▸ **Available records**
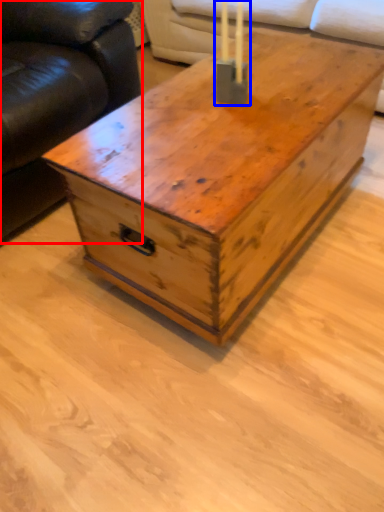
Question: Among these objects, which one is farthest to the camera, studio couch (highlighted by a red box) or candle holder (highlighted by a blue box)?

Choices:
 (A) studio couch
 (B) candle holder

Answer: (B)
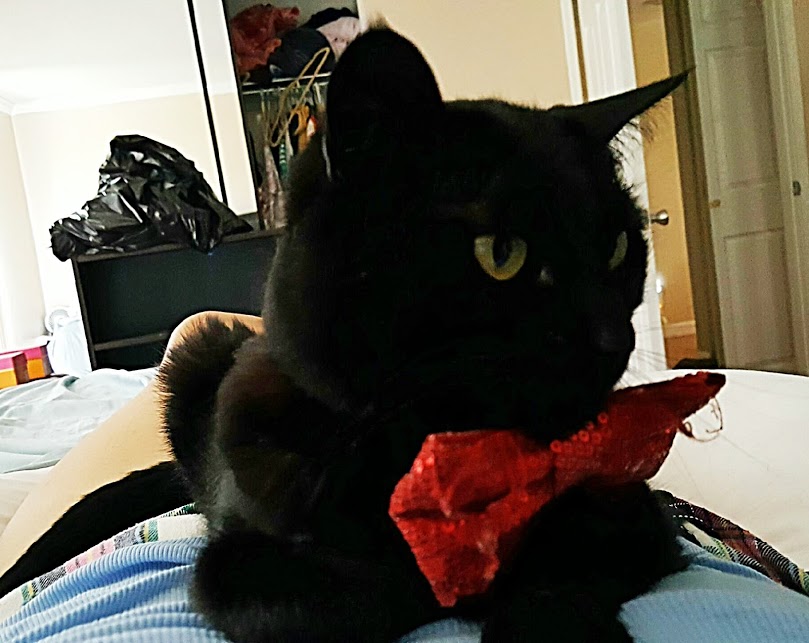
Identify the location of blue blanket. (151, 600).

▸ **Exercise description**
Write out the text of every item above word for word, omitting the pictures.

▸ **Full output**
Question: Among these objects, which one is farthest to the camera, studio couch (highlighted by a red box) or candle holder (highlighted by a blue box)?

Choices:
 (A) studio couch
 (B) candle holder

Answer: (B)
Identify the location of blue blanket. (151, 600).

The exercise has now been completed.